__Written request__.
Count the lines below that contain the string "grace", matching upper and lower case exactly. Reply with the number only.

__Provided data__.
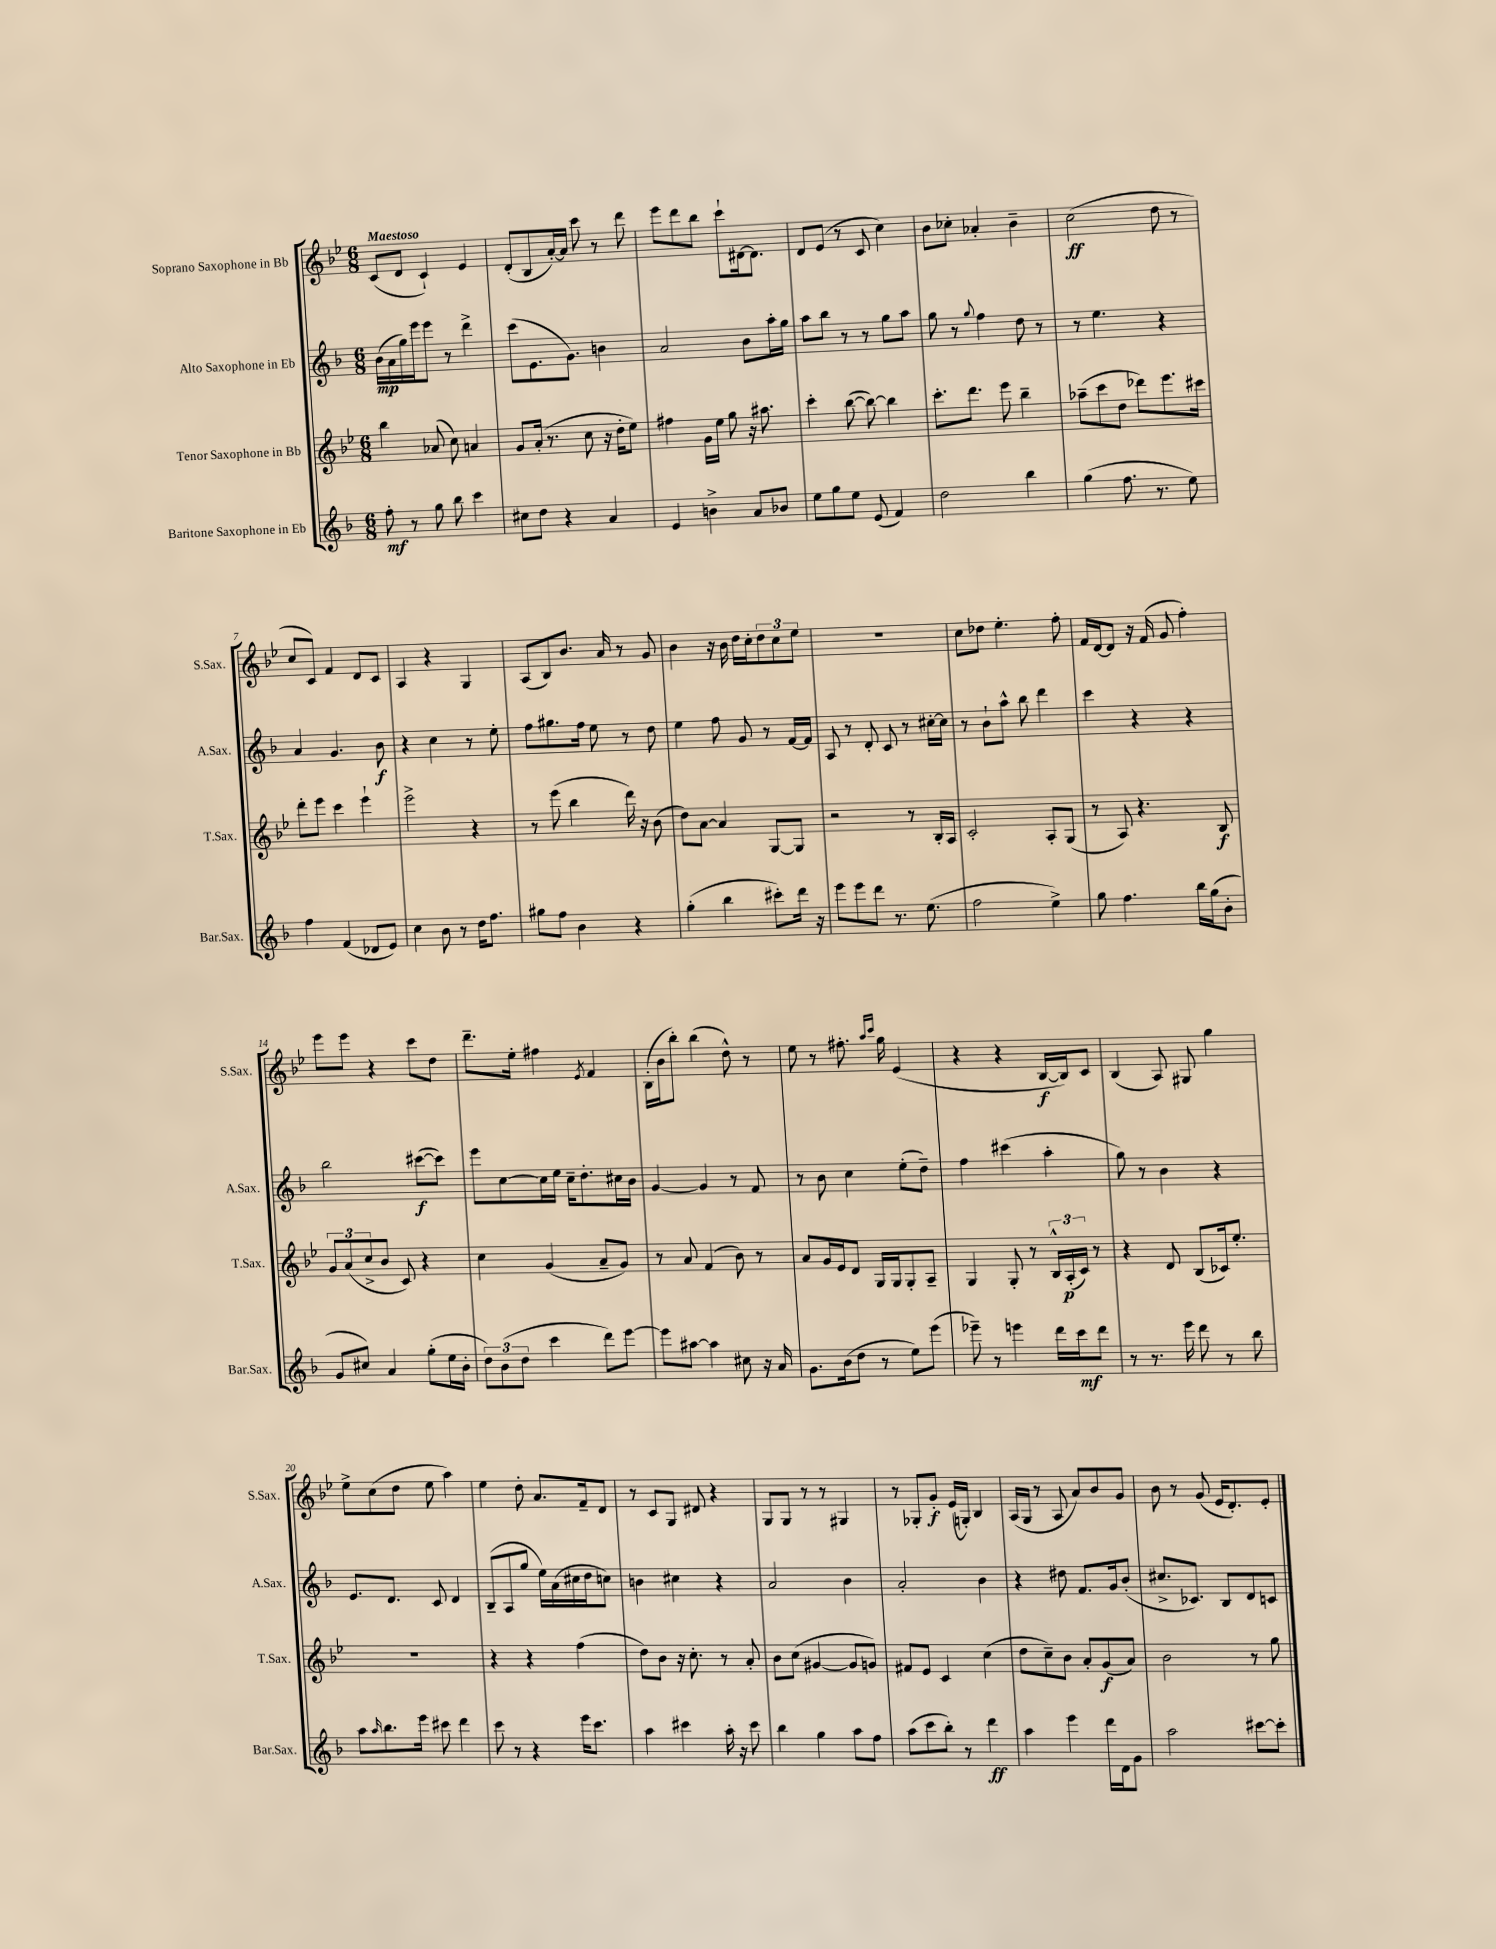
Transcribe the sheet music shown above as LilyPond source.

<<
\new StaffGroup <<
\new Staff = "s0" \with { instrumentName = "Soprano Saxophone in Bb" shortInstrumentName = "S.Sax." } {
    \clef treble \key bes \major \numericTimeSignature \time 6/8 \tempo "Maestoso"
    c'8( d'8 c'4-!) ees'4 |
    d'8-.( bes8 a'16~-.) a'16 c'''8 r8 d'''8 |
    ees'''8 d'''8 bes''8 c'''8-! dis'16~ dis'8. |
    d'8 ees'8( r8 c'8 c''4) |
    bes'8 ces''8-. aes'4-. bes'4-- |
    c''2\ff( d''8 r8 |
    c''8 c'8) f'4 d'8 c'8 |
    a4 r4 g4 |
    a8( bes8) bes'8. a'16 r8 g'8 |
    bes'4 r16 bes'16 d''16 c''16-. \tuplet 3/2 { d''8 c''8 ees''8 } |
    R2. |
    c''8 des''8 ees''4.-. f''8-. |
    f'16 d'16~ d'8 r16 f'16( g'8 f''4-.) |
    ees'''8 ees'''8 r4 c'''8 d''8 |
    d'''8.-- ees''16-. fis''4 \acciaccatura { ees'8 } f'4 |
    bes16-.( bes'16 bes''8-.) bes''4( d''8-^) r8 |
    ees''8 r8 fis''8.-. \grace { a''16 c'''16 } g''16 ees'4( |
    r4 r4 bes16~\f bes16) c'8 |
    bes4( a8) gis8 g''4 |
    ees''8-> c''8( d''8 ees''8 a''4) |
    ees''4 d''8-. a'8. f'16-- d'8 |
    r8 c'8 g8 dis'8 r4 |
    g8 g8 r8 r8 gis4 |
    r8 ges8-. g'8-.\f ees'16( g16-.) bes4 |
    a16( g16 r8 a8 a'8) bes'8 g'8 |
    bes'8 r8 g'8( ees'16 d'8.-.) ees'8-. \bar "|." |
}
\new Staff = "s1" \with { instrumentName = "Alto Saxophone in Eb" shortInstrumentName = "A.Sax." } {
    \clef treble \key f \major \numericTimeSignature \time 6/8
    bes'16\mp( a'16 g''16) e'''16 e'''8 r8 d'''4-> |
    c'''8( e'8. g'8.) b'4 |
    a'2 bes'8 a''16-. g''16 |
    a''8 bes''8 r8 r8 g''8 a''8 |
    g''8 r8 \appoggiatura { g''8 } f''4 d''8 r8 |
    r8 e''4. r4 |
    a'4 g'4. bes'8\f |
    r4 c''4 r8 e''8-. |
    f''8 gis''8. f''16 e''8 r8 d''8 |
    e''4 f''8 g'8 r8 f'16~ f'16 |
    a8 r8 d'8-. c'8 r8 cis''16~-. cis''16 |
    r8 bes'8-! a''8-^ bes''8 d'''4 |
    c'''4 r4 r4 |
    bes''2 cis'''8~\f( cis'''8) |
    e'''8 c''8~ c''16 e''16 c''16-- d''8.-. cis''16 bes'16 |
    g'4~ g'4 r8 f'8 |
    r8 bes'8 c''4 e''8-.( d''8--) |
    f''4 cis'''4( a''4-. |
    g''8) r8 bes'4 r4 |
    e'8. d'8. c'8 d'4 |
    bes8--( a8 g''8 e''16) a'16( cis''16 d''16 c''8) |
    b'4 cis''4 r4 |
    a'2 bes'4 |
    a'2-. bes'4 |
    r4 dis''8 f'8. g'16 bes'8-.( |
    cis''8.-> ces'8.) bes8 d'8 c'8 \bar "|." |
}
\new Staff = "s2" \with { instrumentName = "Tenor Saxophone in Bb" shortInstrumentName = "T.Sax." } {
    \clef treble \key bes \major \numericTimeSignature \time 6/8
    bes''4 aes'8( c''8) a'4 |
    g'8 a'16-.( r8. c''8 r16 d''16-. ees''8) |
    fis''4 g'16 ees''16 g''8 r16 ais''8. |
    c'''4-. bes''8~( bes''8~) bes''4 |
    c'''8.-. d'''8. ees'''8 bes''4-- |
    aes''8--( c'''8 d''8 des'''8) ees'''8. cis'''16 |
    d'''8-. ees'''8 c'''4 ees'''4-! |
    ees'''2-> r4 |
    r8 ees'''8( bes''4 d'''16) r16 bes'8( |
    d''8) a'8~ a'4 g8~ g8 |
    r2 r8 bes16-. a16 |
    c'2-. a8-. g8( |
    r8 a8) r4. bes8\f |
    \tuplet 3/2 { g'8 a'8( c''8-> } bes'8 c'8) r4 |
    c''4 g'4( a'8-- g'8) |
    r8 a'8 f'4( bes'8) r8 |
    a'8 g'16 ees'16 d'8 g16 g16 g8-. a8-- |
    g4 g8-. r8 \tuplet 3/2 { bes16-^ a16-.\p( c'16) } r8 |
    r4 d'8 bes8( ces'16) ees''8.-. |
    R2. |
    r4 r4 f''4( |
    d''8) bes'8 r16 c''8.-. r8 a'8-. |
    bes'8 c''8( gis'4~ gis'8 g'8) |
    fis'8 ees'8 c'4 c''4( |
    d''8 c''8--) bes'8 a'8-. g'8\f( a'8) |
    bes'2 r8 g''8 \bar "|." |
}
\new Staff = "s3" \with { instrumentName = "Baritone Saxophone in Eb" shortInstrumentName = "Bar.Sax." } {
    \clef treble \key f \major \numericTimeSignature \time 6/8
    f''8-.\mf r8 g''8 bes''8 c'''4 |
    cis''8 d''8 r4 a'4 |
    e'4 b'4-> a'8 bes'8 |
    e''8 g''8 e''8 e'8( f'4) |
    d''2 bes''4 |
    g''4( f''8. r8. e''8) |
    f''4 f'4( des'8 e'8) |
    c''4 bes'8 r8 d''16 f''8. |
    gis''8 f''8 bes'4 r4 |
    g''4-.( bes''4 cis'''8-.) d'''16 r16 |
    e'''8 e'''8 d'''8 r8. e''8.( |
    f''2 e''4->) |
    g''8 f''4. bes''16 g''16( bes'8-. |
    g'8 cis''8) a'4 g''8-.( e''16 bes'16-. |
    \tuplet 3/2 { d''8) bes'8( d''8 } c'''4 d'''8) e'''8~ |
    e'''8 ais''8~ ais''4 cis''8 r16 a'16 |
    g'8. bes'16( d''8 r8 e''8) e'''8( |
    ees'''8--) r8 e'''4 d'''16 c'''16\mf d'''8 |
    r8 r8. e'''16 d'''8 r8 bes''8 |
    a''8 \grace { a''16 } bes''8. e'''16 cis'''8 d'''4 |
    c'''8 r8 r4 e'''16 c'''8. |
    a''4 cis'''4 a''16-. r16 cis'''8 |
    bes''4 g''4 a''8 f''8 |
    a''8( c'''8 bes''8-.) r8 d'''4\ff |
    a''4 e'''4 d'''16 d'16 g'8 |
    a''2 cis'''8~ cis'''8-. \bar "|." |
}
>>
>>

__Solution__.
2